Before-and-after object listings:
::::::
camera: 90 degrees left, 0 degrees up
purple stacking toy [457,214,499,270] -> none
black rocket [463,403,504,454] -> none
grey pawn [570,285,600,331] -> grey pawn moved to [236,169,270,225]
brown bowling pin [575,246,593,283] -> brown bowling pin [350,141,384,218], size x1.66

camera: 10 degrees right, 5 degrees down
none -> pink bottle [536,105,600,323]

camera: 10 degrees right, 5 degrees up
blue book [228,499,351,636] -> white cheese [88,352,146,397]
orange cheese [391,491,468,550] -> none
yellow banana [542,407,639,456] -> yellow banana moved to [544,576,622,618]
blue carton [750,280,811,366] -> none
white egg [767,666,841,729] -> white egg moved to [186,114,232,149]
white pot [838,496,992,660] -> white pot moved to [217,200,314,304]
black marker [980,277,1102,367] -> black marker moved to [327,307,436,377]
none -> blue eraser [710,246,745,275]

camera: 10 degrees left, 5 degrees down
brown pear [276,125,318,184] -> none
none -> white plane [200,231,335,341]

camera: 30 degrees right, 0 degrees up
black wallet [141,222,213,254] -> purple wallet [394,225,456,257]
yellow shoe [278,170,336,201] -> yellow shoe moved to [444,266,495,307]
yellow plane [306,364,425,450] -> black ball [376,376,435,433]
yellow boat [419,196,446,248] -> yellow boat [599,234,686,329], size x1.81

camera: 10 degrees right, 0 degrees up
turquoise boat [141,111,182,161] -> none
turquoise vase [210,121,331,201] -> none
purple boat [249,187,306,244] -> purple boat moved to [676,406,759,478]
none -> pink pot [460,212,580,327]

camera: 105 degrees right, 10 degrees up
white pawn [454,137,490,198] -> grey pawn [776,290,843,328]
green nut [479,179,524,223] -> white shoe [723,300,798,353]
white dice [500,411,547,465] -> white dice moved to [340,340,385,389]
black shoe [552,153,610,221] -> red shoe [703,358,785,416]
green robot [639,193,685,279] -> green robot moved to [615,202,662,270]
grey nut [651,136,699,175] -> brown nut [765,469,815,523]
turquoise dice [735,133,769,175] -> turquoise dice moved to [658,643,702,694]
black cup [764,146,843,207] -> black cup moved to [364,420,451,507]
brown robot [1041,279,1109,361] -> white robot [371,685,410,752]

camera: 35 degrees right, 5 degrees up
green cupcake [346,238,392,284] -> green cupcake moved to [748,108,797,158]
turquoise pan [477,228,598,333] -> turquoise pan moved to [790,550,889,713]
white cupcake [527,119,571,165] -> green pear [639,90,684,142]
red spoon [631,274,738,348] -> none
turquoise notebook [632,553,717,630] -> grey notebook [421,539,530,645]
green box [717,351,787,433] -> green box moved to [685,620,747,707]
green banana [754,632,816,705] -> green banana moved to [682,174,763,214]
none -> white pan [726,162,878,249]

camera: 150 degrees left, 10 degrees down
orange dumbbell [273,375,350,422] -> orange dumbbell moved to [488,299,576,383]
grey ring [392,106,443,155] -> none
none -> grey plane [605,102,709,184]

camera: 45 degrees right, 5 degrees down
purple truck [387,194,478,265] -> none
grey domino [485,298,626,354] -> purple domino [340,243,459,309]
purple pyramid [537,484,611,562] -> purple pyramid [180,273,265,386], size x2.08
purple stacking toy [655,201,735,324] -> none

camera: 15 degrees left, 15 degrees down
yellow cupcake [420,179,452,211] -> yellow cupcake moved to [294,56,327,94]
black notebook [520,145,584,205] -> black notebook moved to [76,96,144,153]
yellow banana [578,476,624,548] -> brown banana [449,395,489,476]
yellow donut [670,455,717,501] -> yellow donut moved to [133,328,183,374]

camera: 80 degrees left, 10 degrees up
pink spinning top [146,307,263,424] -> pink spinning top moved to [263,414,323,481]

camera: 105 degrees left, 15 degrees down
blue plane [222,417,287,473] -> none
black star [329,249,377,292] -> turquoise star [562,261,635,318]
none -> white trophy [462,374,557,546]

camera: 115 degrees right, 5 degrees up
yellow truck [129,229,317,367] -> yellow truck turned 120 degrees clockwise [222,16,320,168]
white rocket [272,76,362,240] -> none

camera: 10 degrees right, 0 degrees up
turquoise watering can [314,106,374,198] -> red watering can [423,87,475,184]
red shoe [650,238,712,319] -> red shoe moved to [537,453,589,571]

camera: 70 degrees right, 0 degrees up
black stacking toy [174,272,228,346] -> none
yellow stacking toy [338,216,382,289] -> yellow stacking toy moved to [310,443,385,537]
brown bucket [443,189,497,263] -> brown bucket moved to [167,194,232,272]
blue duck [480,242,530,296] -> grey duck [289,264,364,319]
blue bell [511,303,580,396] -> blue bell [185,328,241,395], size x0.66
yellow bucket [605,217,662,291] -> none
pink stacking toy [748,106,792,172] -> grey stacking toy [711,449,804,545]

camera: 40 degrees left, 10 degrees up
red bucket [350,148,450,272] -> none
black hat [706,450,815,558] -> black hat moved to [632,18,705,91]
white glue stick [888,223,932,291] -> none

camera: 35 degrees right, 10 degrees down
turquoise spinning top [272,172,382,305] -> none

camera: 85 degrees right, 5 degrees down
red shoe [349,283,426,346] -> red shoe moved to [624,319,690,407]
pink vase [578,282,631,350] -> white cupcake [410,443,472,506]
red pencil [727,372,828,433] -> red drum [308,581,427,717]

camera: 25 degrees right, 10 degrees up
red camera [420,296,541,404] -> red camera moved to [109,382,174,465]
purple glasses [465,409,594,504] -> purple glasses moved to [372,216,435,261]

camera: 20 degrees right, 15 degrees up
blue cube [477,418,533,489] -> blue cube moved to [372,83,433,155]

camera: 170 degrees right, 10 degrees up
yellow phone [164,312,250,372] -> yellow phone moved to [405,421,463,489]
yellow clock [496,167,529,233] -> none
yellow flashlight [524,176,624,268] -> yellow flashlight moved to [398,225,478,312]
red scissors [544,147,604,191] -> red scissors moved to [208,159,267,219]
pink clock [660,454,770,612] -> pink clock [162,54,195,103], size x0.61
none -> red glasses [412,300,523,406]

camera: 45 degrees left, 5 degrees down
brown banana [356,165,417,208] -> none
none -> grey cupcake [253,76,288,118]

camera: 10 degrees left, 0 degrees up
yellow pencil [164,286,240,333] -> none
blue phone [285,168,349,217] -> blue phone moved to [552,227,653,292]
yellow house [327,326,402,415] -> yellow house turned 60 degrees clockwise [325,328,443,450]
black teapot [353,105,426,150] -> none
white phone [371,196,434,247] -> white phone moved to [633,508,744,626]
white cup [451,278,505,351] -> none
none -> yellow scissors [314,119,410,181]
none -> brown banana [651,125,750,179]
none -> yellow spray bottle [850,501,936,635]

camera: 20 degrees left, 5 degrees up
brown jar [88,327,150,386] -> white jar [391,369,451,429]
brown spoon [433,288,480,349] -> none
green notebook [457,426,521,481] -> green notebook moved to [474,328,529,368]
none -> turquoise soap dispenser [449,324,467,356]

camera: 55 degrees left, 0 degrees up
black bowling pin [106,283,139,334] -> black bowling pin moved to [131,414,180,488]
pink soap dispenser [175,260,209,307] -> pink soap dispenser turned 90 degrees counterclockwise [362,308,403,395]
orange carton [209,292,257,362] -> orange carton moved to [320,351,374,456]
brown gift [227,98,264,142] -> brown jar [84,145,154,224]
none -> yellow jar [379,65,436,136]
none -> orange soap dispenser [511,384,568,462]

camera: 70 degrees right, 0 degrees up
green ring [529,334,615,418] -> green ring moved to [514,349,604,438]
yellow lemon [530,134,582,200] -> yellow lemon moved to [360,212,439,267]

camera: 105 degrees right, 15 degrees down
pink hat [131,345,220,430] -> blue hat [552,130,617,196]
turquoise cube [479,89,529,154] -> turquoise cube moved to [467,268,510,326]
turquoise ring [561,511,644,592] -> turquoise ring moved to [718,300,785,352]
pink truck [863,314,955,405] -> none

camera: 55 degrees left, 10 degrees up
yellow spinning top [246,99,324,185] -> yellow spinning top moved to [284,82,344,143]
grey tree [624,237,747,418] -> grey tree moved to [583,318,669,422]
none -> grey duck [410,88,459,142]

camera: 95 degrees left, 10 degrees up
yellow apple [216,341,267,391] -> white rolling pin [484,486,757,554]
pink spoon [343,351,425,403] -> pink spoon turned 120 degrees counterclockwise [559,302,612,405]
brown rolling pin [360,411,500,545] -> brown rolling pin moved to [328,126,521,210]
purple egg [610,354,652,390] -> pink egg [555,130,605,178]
::::::
» WHAT YOU HAVE TO DO: Looking at the data above, give the number of lines that include "counterclockwise"; add nothing else.

» SOLVED EXERCISE: 2